**Data shown:**

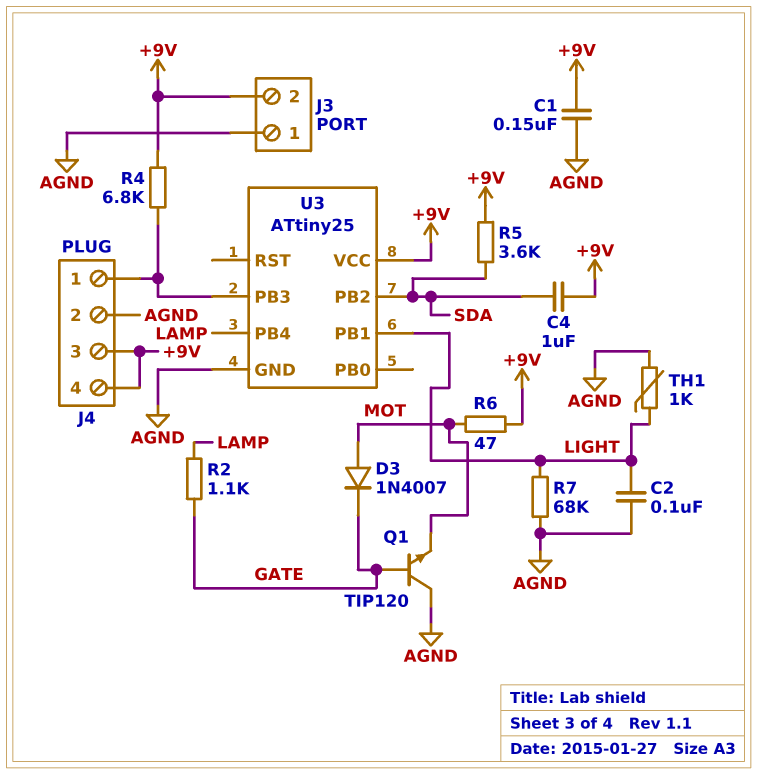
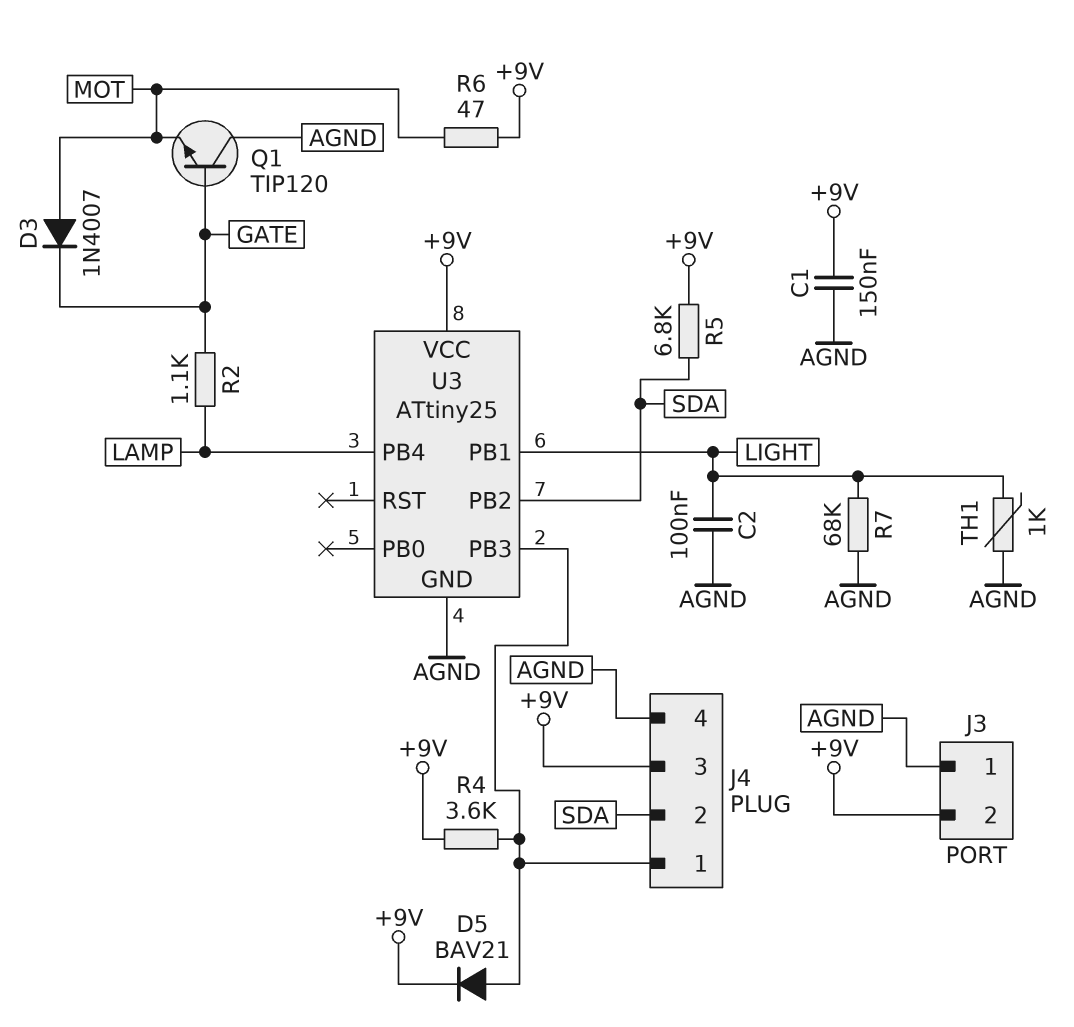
C4: 1uF (+9V, SDA) -> none
D5: none -> diode BAV21 (A J4/1, K +9V)
J4 pin 2: AGND -> SDA
J4 pin 4: +9V -> AGND
R4: 6.8k (+9V, J4/1) -> 3.6k (+9V, J4/1)
R5: 3.6k (+9V, SDA) -> 6.8k (+9V, SDA)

**Problem description:**
Write out every line of the data that holds the word "none".

**Reply:**
C4: 1uF (+9V, SDA) -> none
D5: none -> diode BAV21 (A J4/1, K +9V)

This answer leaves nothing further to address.